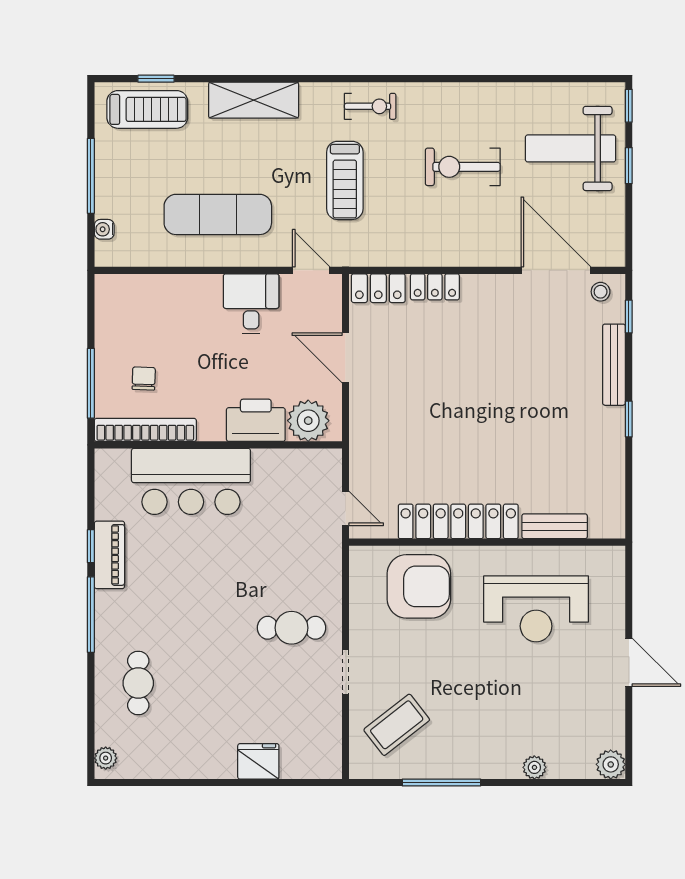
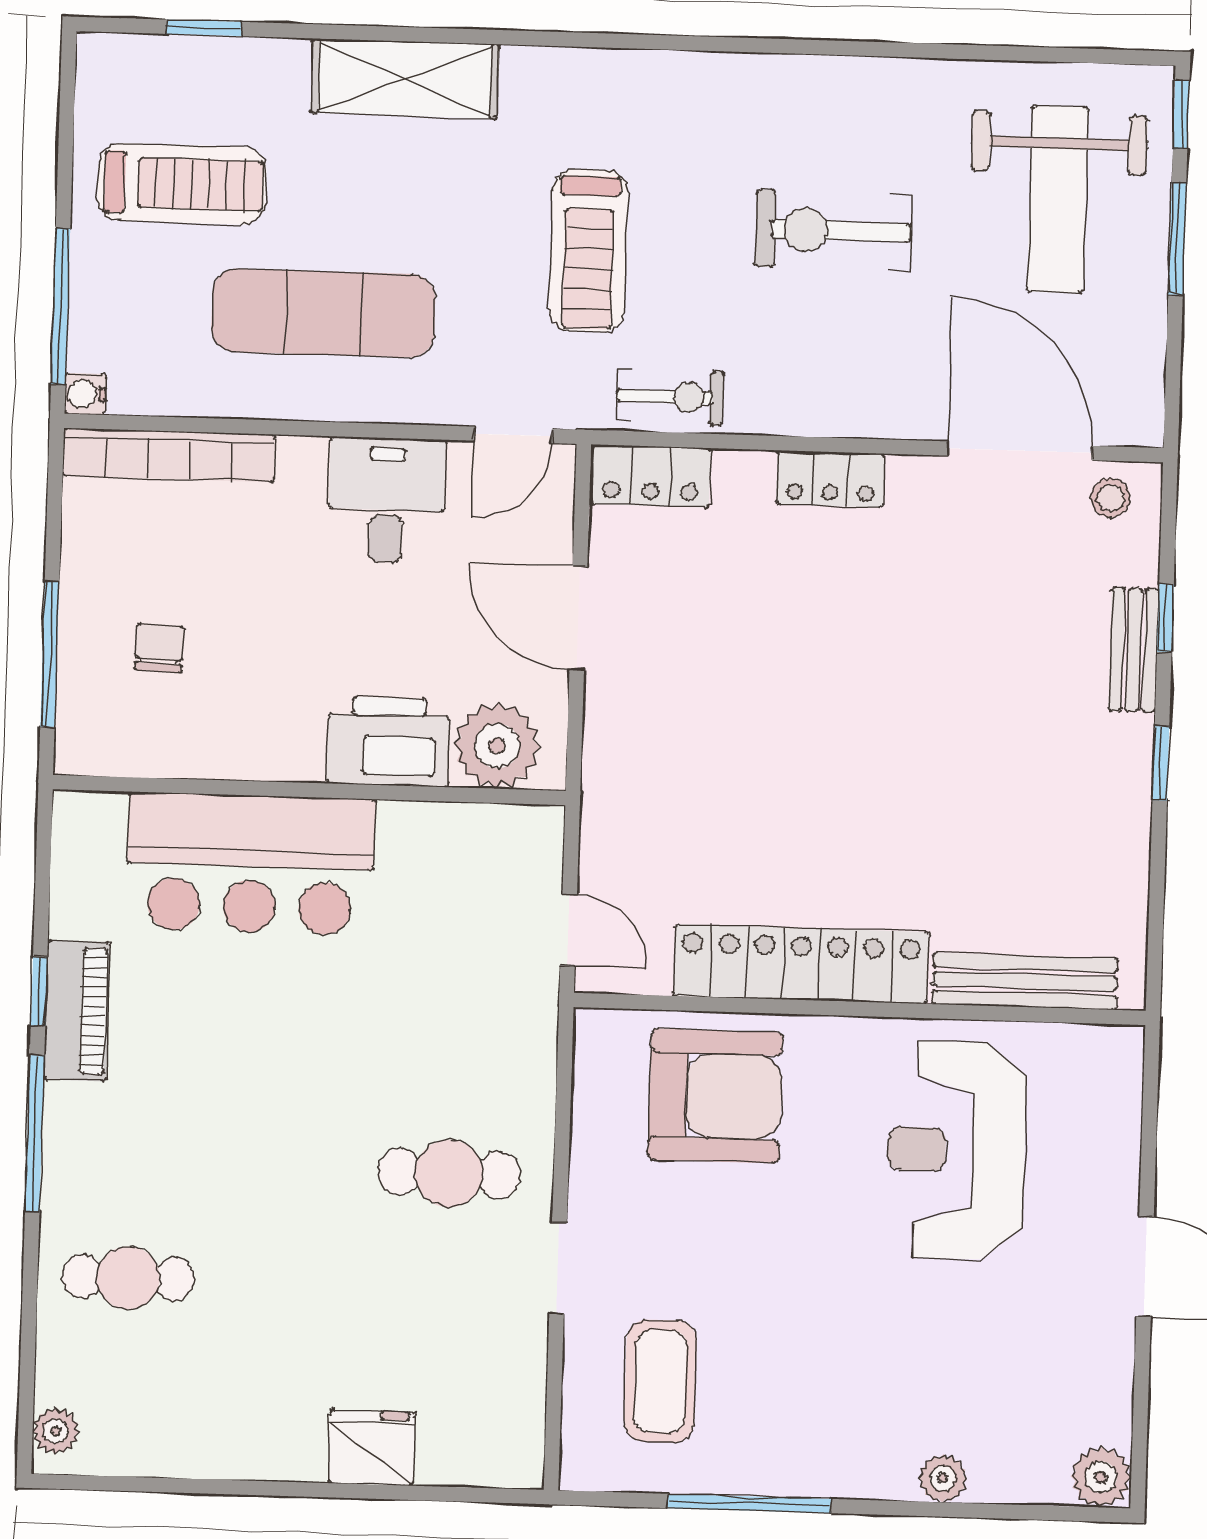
exercise bike: (370, 106) -> (670, 397), moved
treadmill: (147, 109) -> (182, 184), moved
weight bench: (571, 148) -> (1058, 199), turned -90
window: (629, 166) -> (1177, 239), width x1.50
window: (91, 176) -> (61, 306), moved
water cooler: (104, 229) -> (85, 394), moved
door: (311, 270) -> (513, 435), swing flipped
locker: (435, 287) -> (830, 479), moved
window: (629, 317) -> (1165, 618), moved
bench: (614, 365) -> (1134, 650), width x0.73
bookcase: (145, 430) -> (169, 455), moved, turned 180
bench: (555, 526) -> (1025, 981), width x1.36
reception desk: (536, 609) -> (956, 1150), turned 90
cafe table: (138, 683) -> (128, 1278), turned 90
coffee table: (397, 725) -> (660, 1381), turned -52

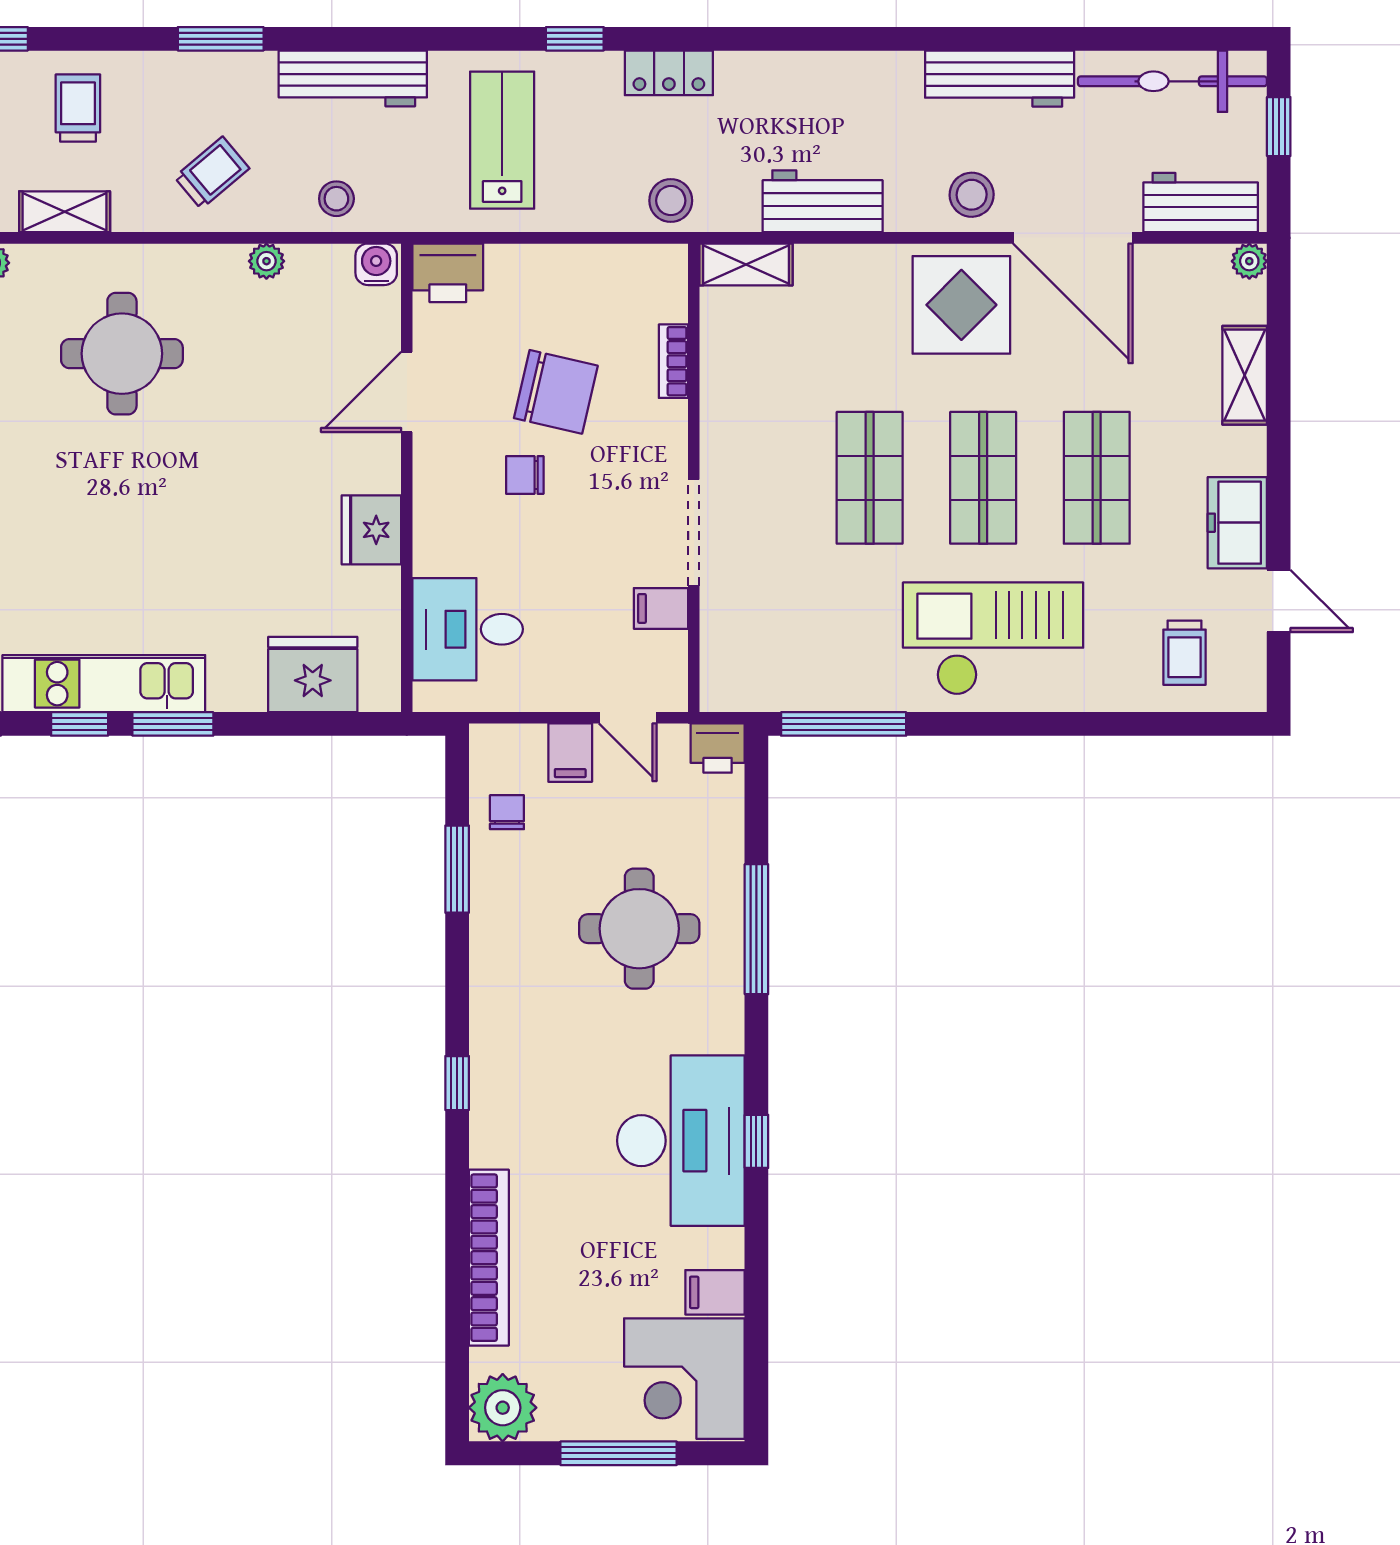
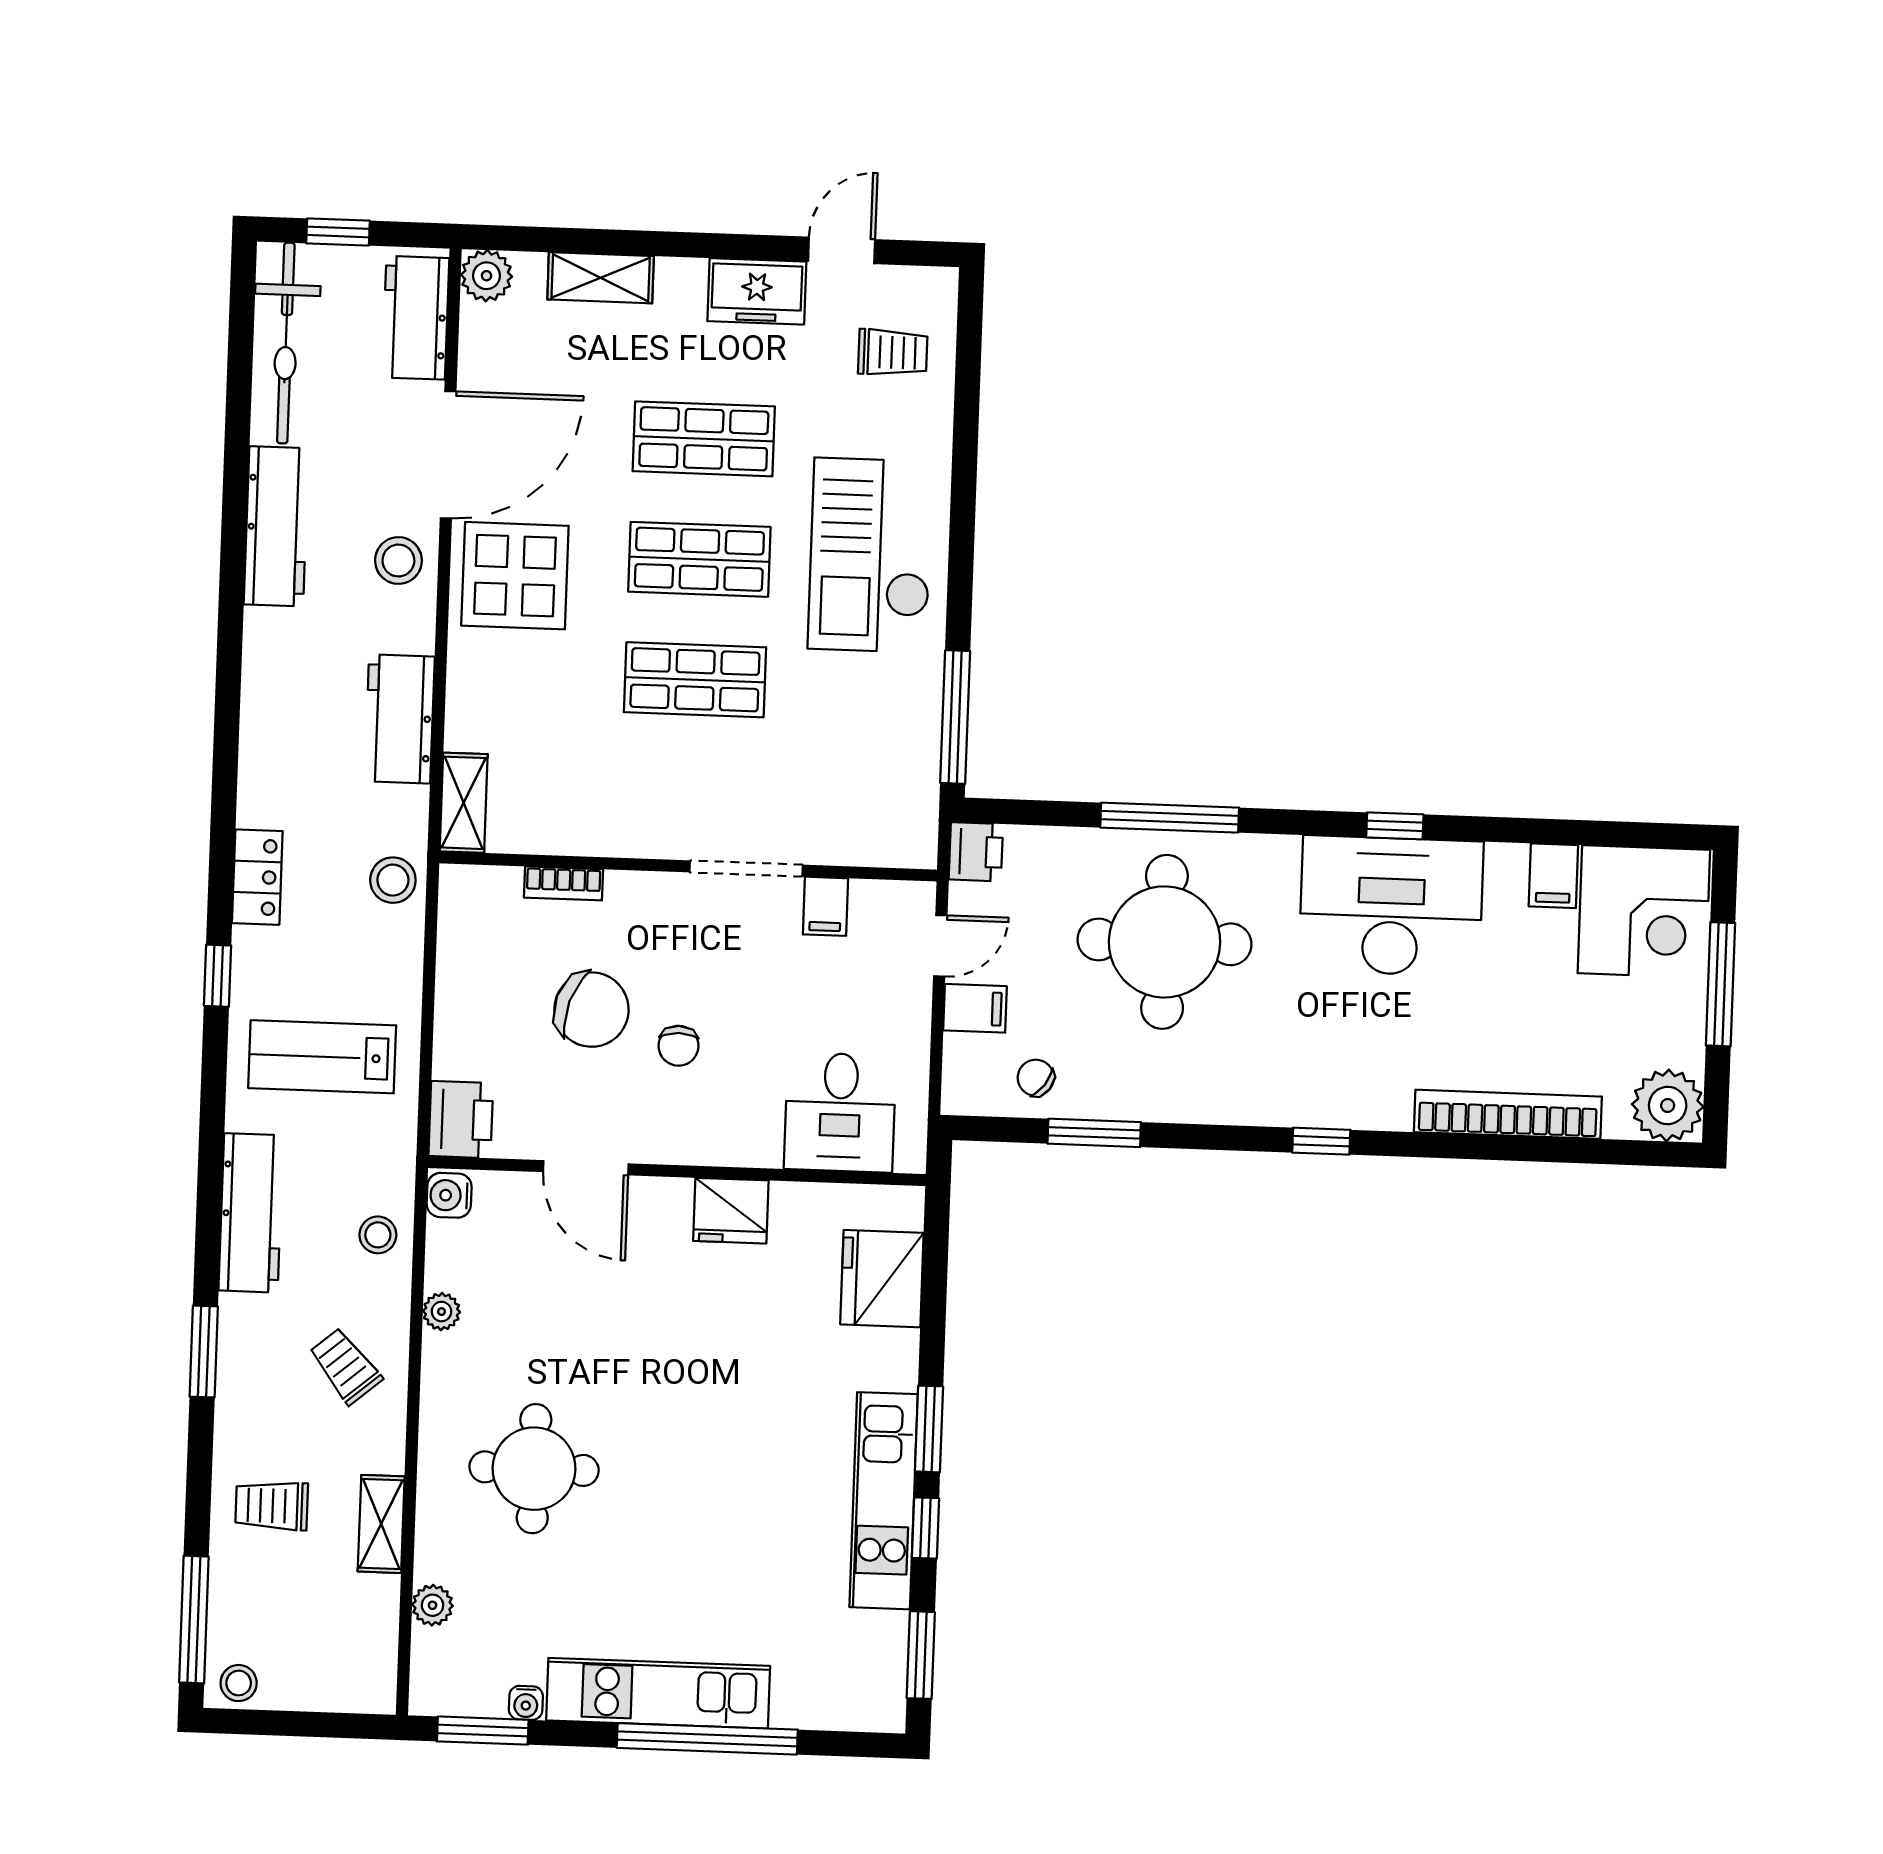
plant: (1249, 261) -> (486, 276), width x1.38, depth x1.38
chair: (556, 392) -> (591, 1010), turned 96
chair: (507, 812) -> (1036, 1078), turned 36
round table: (639, 929) -> (1164, 942), width x1.36, depth x1.36

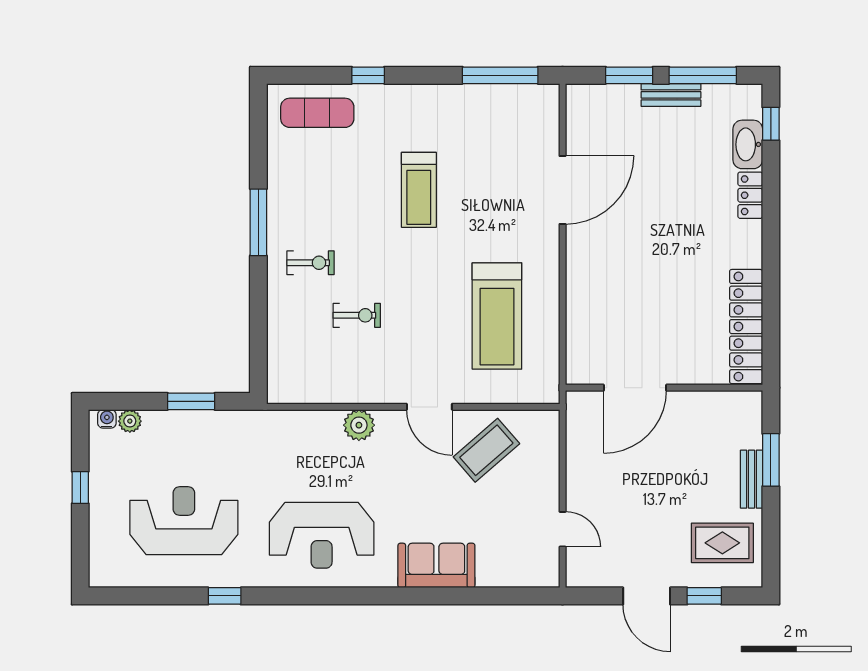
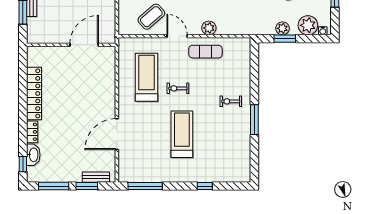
bench: (671, 95) -> (96, 177), moved
exercise mat: (317, 113) -> (205, 52), moved
treadmill: (419, 190) -> (182, 134), width x1.37, depth x1.38
exercise bike: (357, 315) -> (178, 88), moved
locker: (746, 327) -> (34, 93), moved
plant: (130, 421) -> (308, 25), width x1.88, depth x1.88
plant: (196, 424) -> (282, 28), added

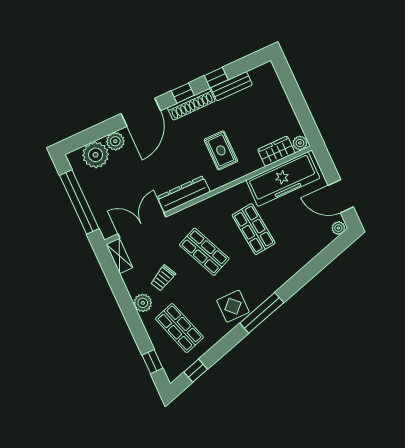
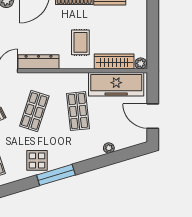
wardrobe: (276, 151) -> (114, 62), width x1.50
plant: (338, 228) -> (109, 148), moved
shop shelf: (204, 252) -> (34, 111), turned 42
:::
- **WRITTEN TASK**:
Repeat verbatim the range of lines that opens at the line containing "bench: (555, 526) -> (1025, 981), width x1.36" and closes at the last line of the entries, excluding all pictures.

- **ANSWER BOX**:
bench: (555, 526) -> (1025, 981), width x1.36
reception desk: (536, 609) -> (956, 1150), turned 90
cafe table: (138, 683) -> (128, 1278), turned 90
coffee table: (397, 725) -> (660, 1381), turned -52

plant: (1249, 261) -> (486, 276), width x1.38, depth x1.38
chair: (556, 392) -> (591, 1010), turned 96
chair: (507, 812) -> (1036, 1078), turned 36
round table: (639, 929) -> (1164, 942), width x1.36, depth x1.36

bench: (671, 95) -> (96, 177), moved
exercise mat: (317, 113) -> (205, 52), moved
treadmill: (419, 190) -> (182, 134), width x1.37, depth x1.38
exercise bike: (357, 315) -> (178, 88), moved
locker: (746, 327) -> (34, 93), moved
plant: (130, 421) -> (308, 25), width x1.88, depth x1.88
plant: (196, 424) -> (282, 28), added

wardrobe: (276, 151) -> (114, 62), width x1.50
plant: (338, 228) -> (109, 148), moved
shop shelf: (204, 252) -> (34, 111), turned 42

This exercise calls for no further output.